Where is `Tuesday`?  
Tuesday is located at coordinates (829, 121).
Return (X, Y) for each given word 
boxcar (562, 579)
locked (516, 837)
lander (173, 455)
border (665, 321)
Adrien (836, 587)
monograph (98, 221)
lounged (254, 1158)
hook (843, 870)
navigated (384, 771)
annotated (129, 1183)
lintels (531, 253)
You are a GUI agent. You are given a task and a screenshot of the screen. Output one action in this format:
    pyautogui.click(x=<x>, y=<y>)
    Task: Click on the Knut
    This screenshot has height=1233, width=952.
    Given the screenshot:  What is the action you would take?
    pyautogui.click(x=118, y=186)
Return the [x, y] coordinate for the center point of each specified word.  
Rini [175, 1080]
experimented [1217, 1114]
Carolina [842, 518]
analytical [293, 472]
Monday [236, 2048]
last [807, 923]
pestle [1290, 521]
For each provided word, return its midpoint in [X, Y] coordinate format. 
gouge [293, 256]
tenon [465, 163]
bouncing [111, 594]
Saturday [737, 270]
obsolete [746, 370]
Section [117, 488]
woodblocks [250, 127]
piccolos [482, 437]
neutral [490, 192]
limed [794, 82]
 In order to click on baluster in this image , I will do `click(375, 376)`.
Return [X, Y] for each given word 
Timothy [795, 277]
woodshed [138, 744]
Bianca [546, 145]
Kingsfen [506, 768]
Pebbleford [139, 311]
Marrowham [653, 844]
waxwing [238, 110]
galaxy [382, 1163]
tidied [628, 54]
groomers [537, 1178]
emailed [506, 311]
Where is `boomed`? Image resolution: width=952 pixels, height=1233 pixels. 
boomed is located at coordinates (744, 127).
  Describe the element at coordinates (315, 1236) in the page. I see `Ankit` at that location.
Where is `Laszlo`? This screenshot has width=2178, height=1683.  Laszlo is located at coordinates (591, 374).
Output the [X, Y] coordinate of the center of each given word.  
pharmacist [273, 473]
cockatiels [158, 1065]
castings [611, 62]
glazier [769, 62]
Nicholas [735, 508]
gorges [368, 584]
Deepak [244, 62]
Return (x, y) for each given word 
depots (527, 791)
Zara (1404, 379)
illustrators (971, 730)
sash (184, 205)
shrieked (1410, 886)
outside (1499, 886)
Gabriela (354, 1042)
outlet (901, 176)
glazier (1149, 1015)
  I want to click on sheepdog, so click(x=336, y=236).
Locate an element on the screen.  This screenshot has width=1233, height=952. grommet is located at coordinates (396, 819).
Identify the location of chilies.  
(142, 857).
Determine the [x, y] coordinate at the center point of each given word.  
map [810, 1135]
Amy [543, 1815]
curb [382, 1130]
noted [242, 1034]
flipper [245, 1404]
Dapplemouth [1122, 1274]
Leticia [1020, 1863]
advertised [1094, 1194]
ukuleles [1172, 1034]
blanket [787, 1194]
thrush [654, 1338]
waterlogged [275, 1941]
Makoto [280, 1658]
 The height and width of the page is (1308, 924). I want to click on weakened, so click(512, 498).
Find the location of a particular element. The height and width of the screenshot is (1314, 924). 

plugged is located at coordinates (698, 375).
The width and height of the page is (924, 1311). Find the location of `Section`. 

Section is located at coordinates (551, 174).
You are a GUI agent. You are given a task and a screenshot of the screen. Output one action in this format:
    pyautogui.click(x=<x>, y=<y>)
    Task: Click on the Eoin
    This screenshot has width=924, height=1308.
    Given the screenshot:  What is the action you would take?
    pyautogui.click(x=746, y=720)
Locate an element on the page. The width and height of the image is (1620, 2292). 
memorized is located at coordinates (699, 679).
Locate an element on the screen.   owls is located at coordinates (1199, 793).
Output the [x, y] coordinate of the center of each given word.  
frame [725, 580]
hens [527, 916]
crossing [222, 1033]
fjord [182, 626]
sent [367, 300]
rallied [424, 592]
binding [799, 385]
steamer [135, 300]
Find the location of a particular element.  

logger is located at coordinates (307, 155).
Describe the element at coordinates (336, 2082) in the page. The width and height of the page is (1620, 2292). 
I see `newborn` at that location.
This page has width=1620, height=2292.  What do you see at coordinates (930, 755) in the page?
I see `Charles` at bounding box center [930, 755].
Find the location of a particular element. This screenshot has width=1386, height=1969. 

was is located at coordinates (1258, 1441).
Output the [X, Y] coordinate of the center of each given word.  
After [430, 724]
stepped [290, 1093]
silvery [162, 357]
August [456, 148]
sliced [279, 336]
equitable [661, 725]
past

### WRITTEN EXERCISE
Swap "woodshed" for "toolshed" throughout the material above and reproduce it with every other line and character unchanged.

### COMPLETE OUTPUT
Where is `Tuesday`?  
Tuesday is located at coordinates (829, 121).
Return (X, Y) for each given word 
boxcar (562, 579)
locked (516, 837)
lander (173, 455)
border (665, 321)
Adrien (836, 587)
monograph (98, 221)
lounged (254, 1158)
hook (843, 870)
navigated (384, 771)
annotated (129, 1183)
lintels (531, 253)
You are a GUI agent. You are given a task and a screenshot of the screen. Output one action in this format:
    pyautogui.click(x=<x>, y=<y>)
    Task: Click on the Knut
    This screenshot has height=1233, width=952.
    Given the screenshot:  What is the action you would take?
    pyautogui.click(x=118, y=186)
Return the [x, y] coordinate for the center point of each specified word.  
Rini [175, 1080]
experimented [1217, 1114]
Carolina [842, 518]
analytical [293, 472]
Monday [236, 2048]
last [807, 923]
pestle [1290, 521]
For each provided word, return its midpoint in [X, Y] coordinate format. 
gouge [293, 256]
tenon [465, 163]
bouncing [111, 594]
Saturday [737, 270]
obsolete [746, 370]
Section [117, 488]
woodblocks [250, 127]
piccolos [482, 437]
neutral [490, 192]
limed [794, 82]
 In order to click on baluster in this image , I will do `click(375, 376)`.
Return [X, Y] for each given word 
Timothy [795, 277]
toolshed [138, 744]
Bianca [546, 145]
Kingsfen [506, 768]
Pebbleford [139, 311]
Marrowham [653, 844]
waxwing [238, 110]
galaxy [382, 1163]
tidied [628, 54]
groomers [537, 1178]
emailed [506, 311]
Where is `boomed`? Image resolution: width=952 pixels, height=1233 pixels. 
boomed is located at coordinates (744, 127).
  Describe the element at coordinates (315, 1236) in the page. I see `Ankit` at that location.
Where is `Laszlo`? This screenshot has width=2178, height=1683.  Laszlo is located at coordinates (591, 374).
Output the [X, Y] coordinate of the center of each given word.  
pharmacist [273, 473]
cockatiels [158, 1065]
castings [611, 62]
glazier [769, 62]
Nicholas [735, 508]
gorges [368, 584]
Deepak [244, 62]
Return (x, y) for each given word 
depots (527, 791)
Zara (1404, 379)
illustrators (971, 730)
sash (184, 205)
shrieked (1410, 886)
outside (1499, 886)
Gabriela (354, 1042)
outlet (901, 176)
glazier (1149, 1015)
  I want to click on sheepdog, so click(x=336, y=236).
Locate an element on the screen.  This screenshot has width=1233, height=952. grommet is located at coordinates (396, 819).
Identify the location of chilies.  
(142, 857).
Determine the [x, y] coordinate at the center point of each given word.  
map [810, 1135]
Amy [543, 1815]
curb [382, 1130]
noted [242, 1034]
flipper [245, 1404]
Dapplemouth [1122, 1274]
Leticia [1020, 1863]
advertised [1094, 1194]
ukuleles [1172, 1034]
blanket [787, 1194]
thrush [654, 1338]
waterlogged [275, 1941]
Makoto [280, 1658]
 The height and width of the page is (1308, 924). I want to click on weakened, so click(512, 498).
Find the location of a particular element. The height and width of the screenshot is (1314, 924). 

plugged is located at coordinates (698, 375).
The width and height of the page is (924, 1311). Find the location of `Section`. 

Section is located at coordinates (551, 174).
You are a GUI agent. You are given a task and a screenshot of the screen. Output one action in this format:
    pyautogui.click(x=<x>, y=<y>)
    Task: Click on the Eoin
    This screenshot has width=924, height=1308.
    Given the screenshot:  What is the action you would take?
    pyautogui.click(x=746, y=720)
Locate an element on the page. The width and height of the image is (1620, 2292). 
memorized is located at coordinates (699, 679).
Locate an element on the screen.   owls is located at coordinates (1199, 793).
Output the [x, y] coordinate of the center of each given word.  
frame [725, 580]
hens [527, 916]
crossing [222, 1033]
fjord [182, 626]
sent [367, 300]
rallied [424, 592]
binding [799, 385]
steamer [135, 300]
Find the location of a particular element.  

logger is located at coordinates (307, 155).
Describe the element at coordinates (336, 2082) in the page. The width and height of the page is (1620, 2292). 
I see `newborn` at that location.
This page has width=1620, height=2292.  What do you see at coordinates (930, 755) in the page?
I see `Charles` at bounding box center [930, 755].
Find the location of a particular element. This screenshot has width=1386, height=1969. 

was is located at coordinates (1258, 1441).
Output the [X, Y] coordinate of the center of each given word.  
After [430, 724]
stepped [290, 1093]
silvery [162, 357]
August [456, 148]
sliced [279, 336]
equitable [661, 725]
past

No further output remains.